What you should do
In the records below, find the line containing "Someone carried the pink_battery" and repeat it and every line after it exactly, without pictures.

Material for this task
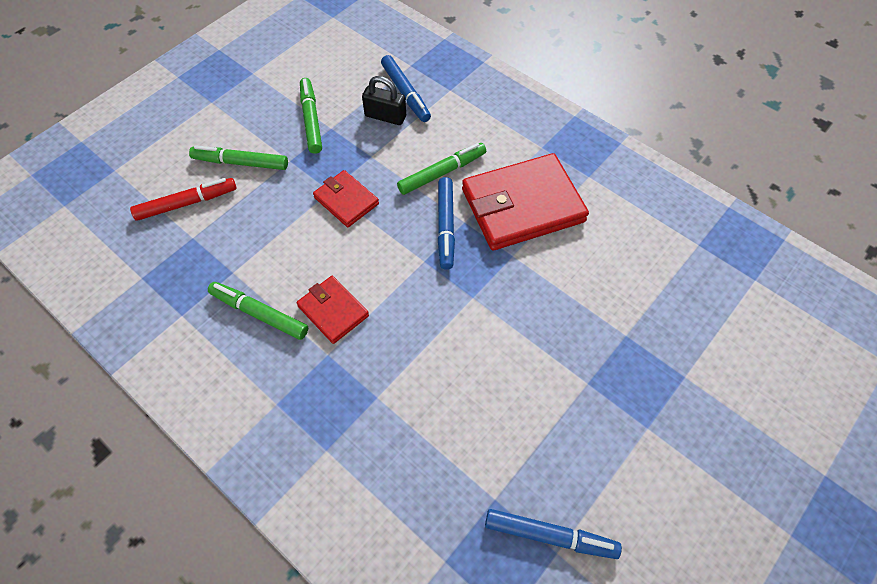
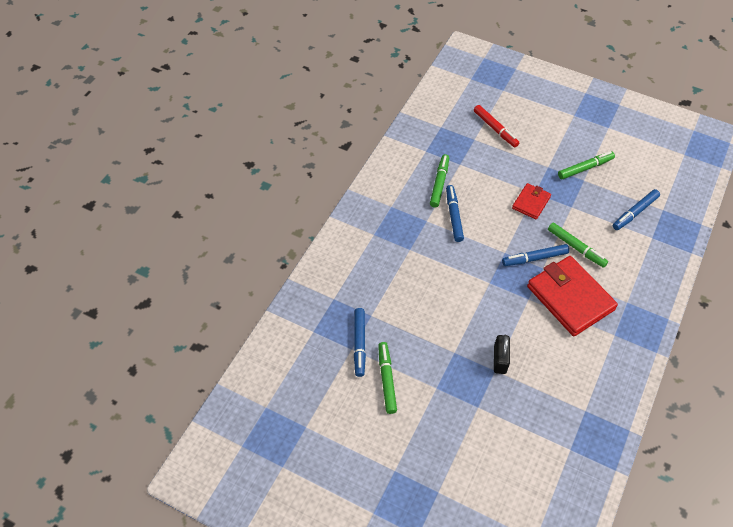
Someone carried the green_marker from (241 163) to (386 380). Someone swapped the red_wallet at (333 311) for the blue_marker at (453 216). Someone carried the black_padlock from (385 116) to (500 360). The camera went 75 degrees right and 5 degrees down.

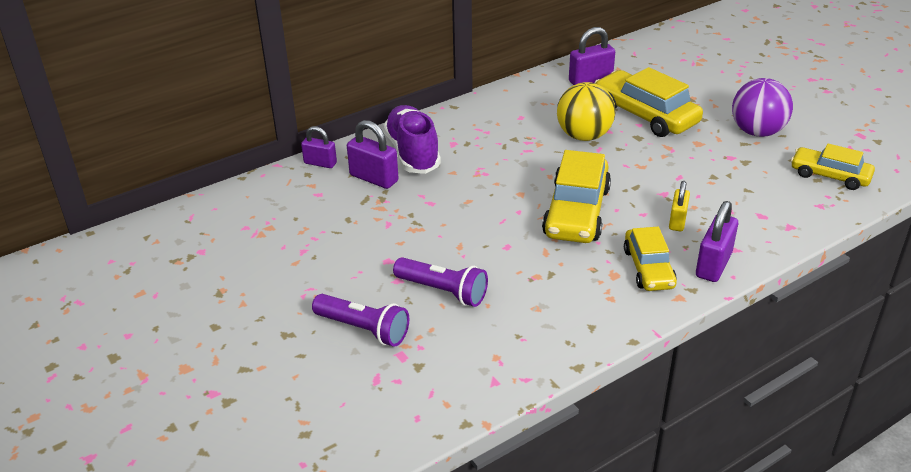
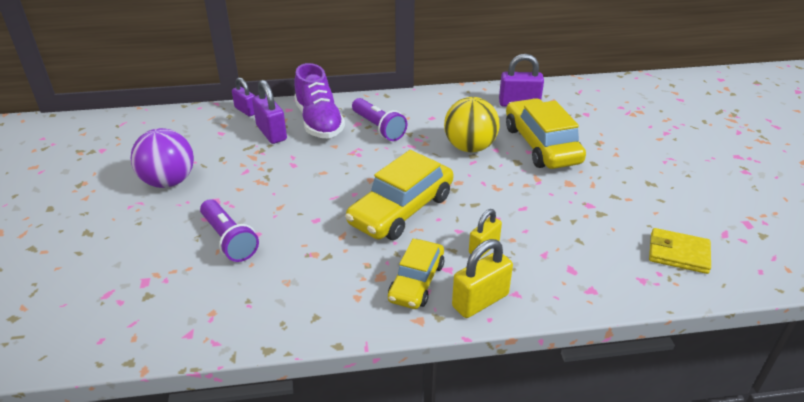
Someone carried the purple_flashlight from (364 329) to (378 128). Someone rotated the purple_shoe at (412 153) by 150 degrees clockwise. Someone repainted the purple_padlock at (713 265), which became the yellow_padlock at (480 301). Someone carried the purple_ball from (757 132) to (169 181). Someone swapped the yellow_car at (830 176) for the yellow_wallet at (678 253). The camera went 25 degrees right and 0 degrees up.

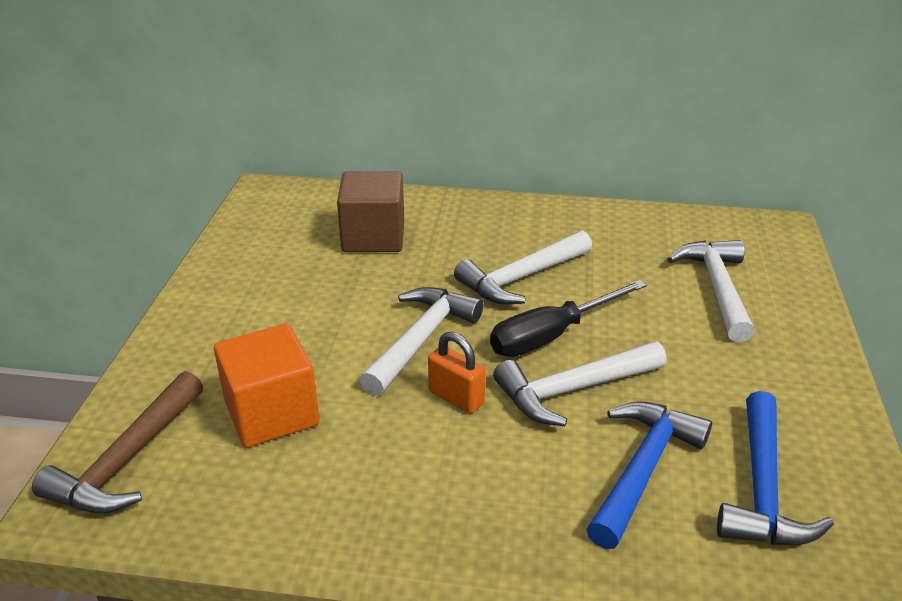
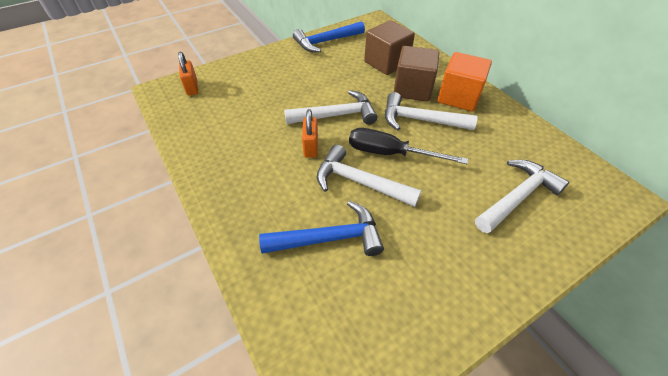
Someone swapped the brown_hammer at (127 460) for the orange_padlock at (192 87). Someone carried the orange_cube from (271 413) to (458 97). Someone carried the blue_hammer from (762 488) to (326 42). Someone put down the brown_cube at (412 89). The camera went 50 degrees right and 15 degrees up.

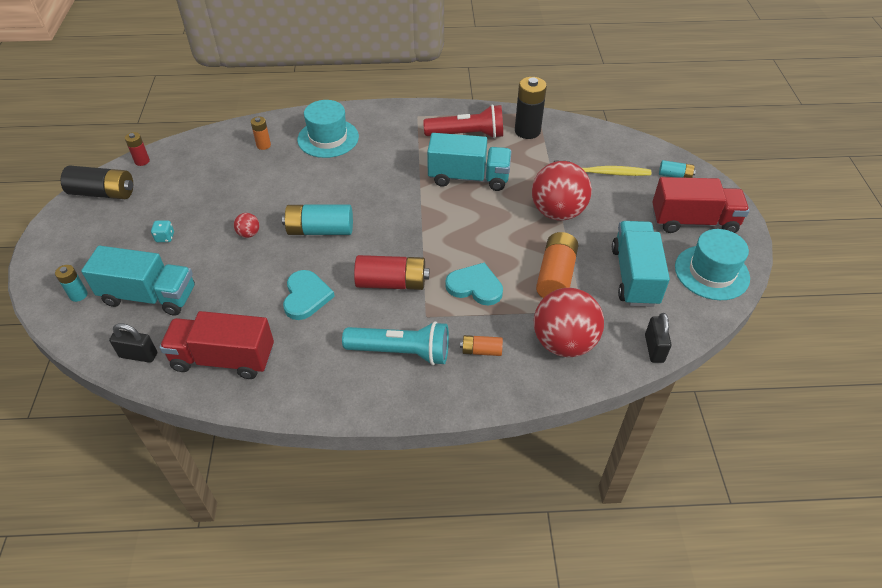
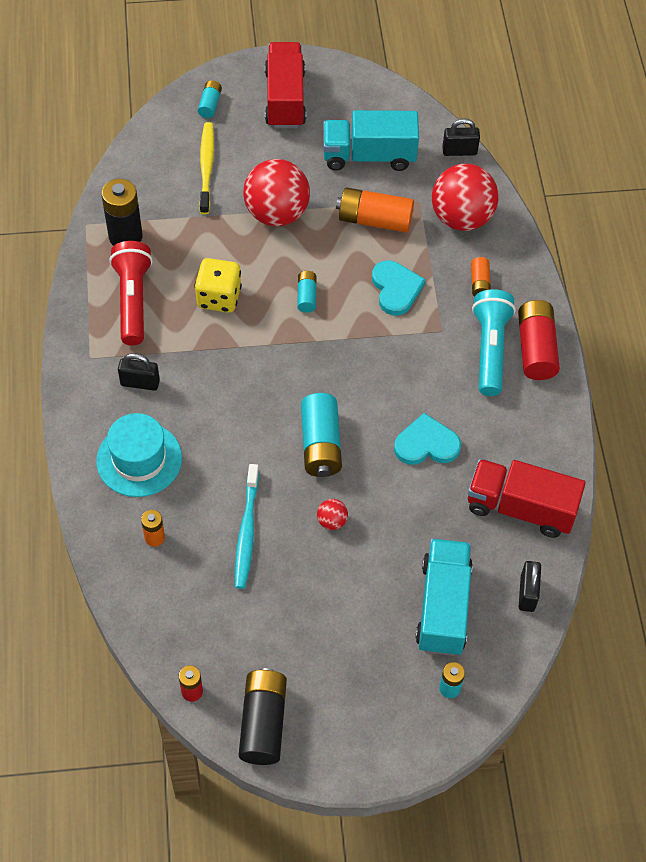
Someone took away the turquoise_dice at (165 237). Someone rotated the red_truck at (223 359) by 105 degrees clockwise. Someone carried the red_battery from (392 283) to (536 348). Someone swapped the turquoise_truck at (468 178) for the yellow_dice at (219 297). Someone rotated the turquoise_heart at (475 286) by 150 degrees clockwise. Someone took away the turquoise_hat at (711 272). Someone put down the black_padlock at (140 383). Someone put down the turquoise_toothbrush at (246 532). Someone put down the turquoise_battery at (306 296). The camera went 95 degrees left and 10 degrees up.

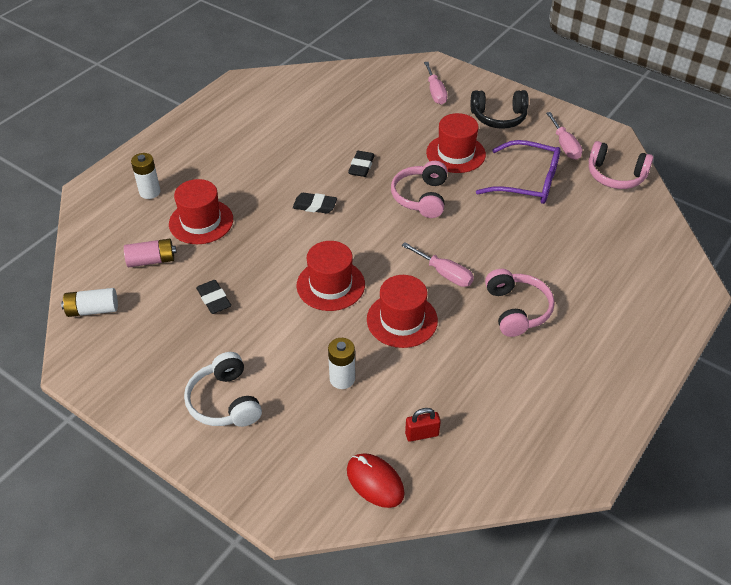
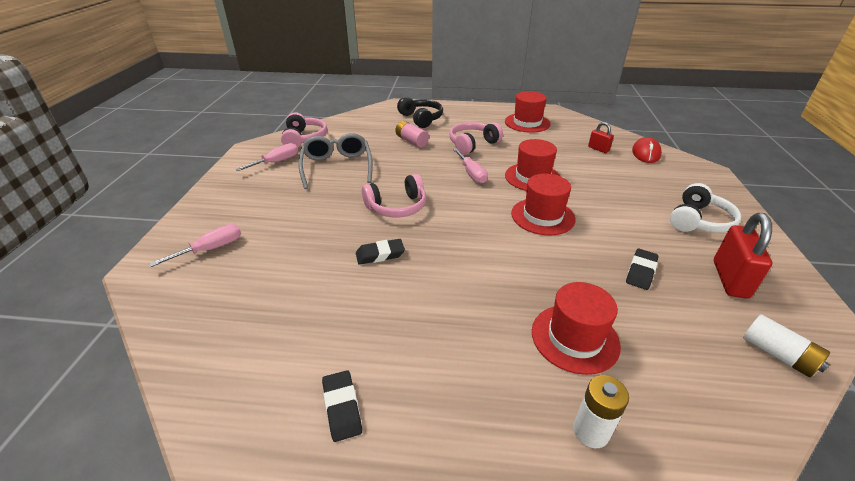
Someone carried the pink_battery from (152 260) to (411 141). Someone carried the black_eraser from (315 206) to (342 407). Someone took away the white_battery at (342 379). Someone rotated the pink_screwdriver at (444 274) by 150 degrees clockwise. Someone carried the red_hat from (455 153) to (527 123). Someone carried the black_headphones from (498 117) to (421 119). Someone repainted the purple_glasses at (527 182), which became the grey_glasses at (337 167). Someone put down the red_padlock at (730 279). The camera went 120 degrees left and 10 degrees down.

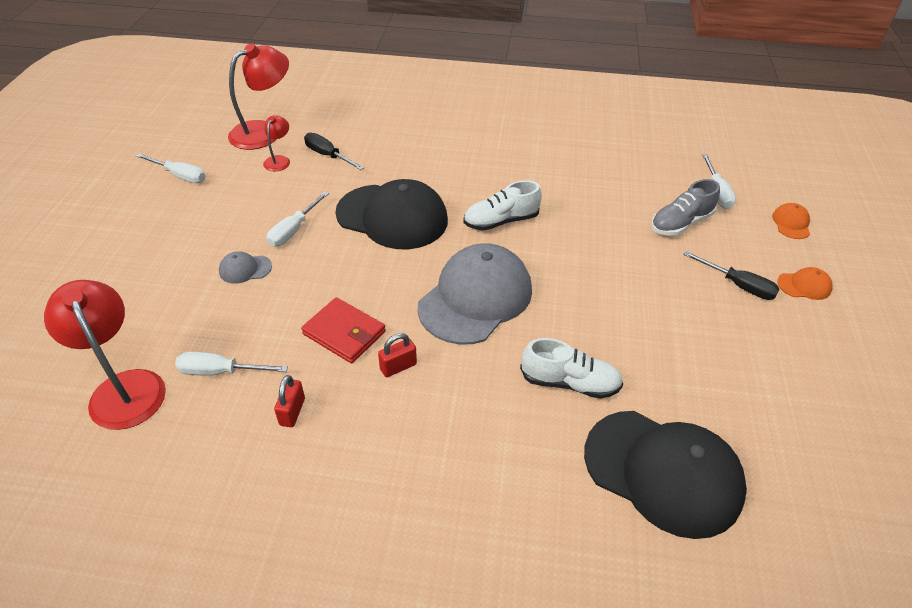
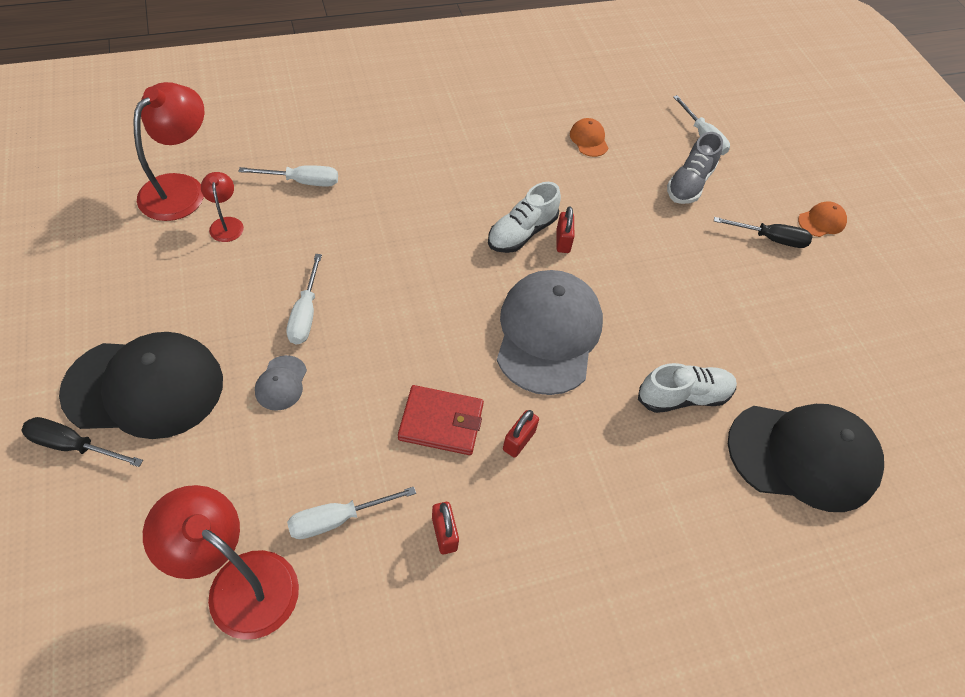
Someone carried the white_screwdriver from (180 176) to (302 181). Someone rotated the grey_cap at (245 269) by 45 degrees counterclockwise. Someone carried the black_screwdriver from (328 156) to (73 446). Someone carried the black_cap from (392 217) to (144 387). Someone carried the orange_cap from (791 223) to (589 140). Someone put down the red_padlock at (563 241). The camera went 30 degrees left and 10 degrees up.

Answer space
Someone carried the pink_battery from (152 260) to (411 141). Someone carried the black_eraser from (315 206) to (342 407). Someone took away the white_battery at (342 379). Someone rotated the pink_screwdriver at (444 274) by 150 degrees clockwise. Someone carried the red_hat from (455 153) to (527 123). Someone carried the black_headphones from (498 117) to (421 119). Someone repainted the purple_glasses at (527 182), which became the grey_glasses at (337 167). Someone put down the red_padlock at (730 279). The camera went 120 degrees left and 10 degrees down.

Someone carried the white_screwdriver from (180 176) to (302 181). Someone rotated the grey_cap at (245 269) by 45 degrees counterclockwise. Someone carried the black_screwdriver from (328 156) to (73 446). Someone carried the black_cap from (392 217) to (144 387). Someone carried the orange_cap from (791 223) to (589 140). Someone put down the red_padlock at (563 241). The camera went 30 degrees left and 10 degrees up.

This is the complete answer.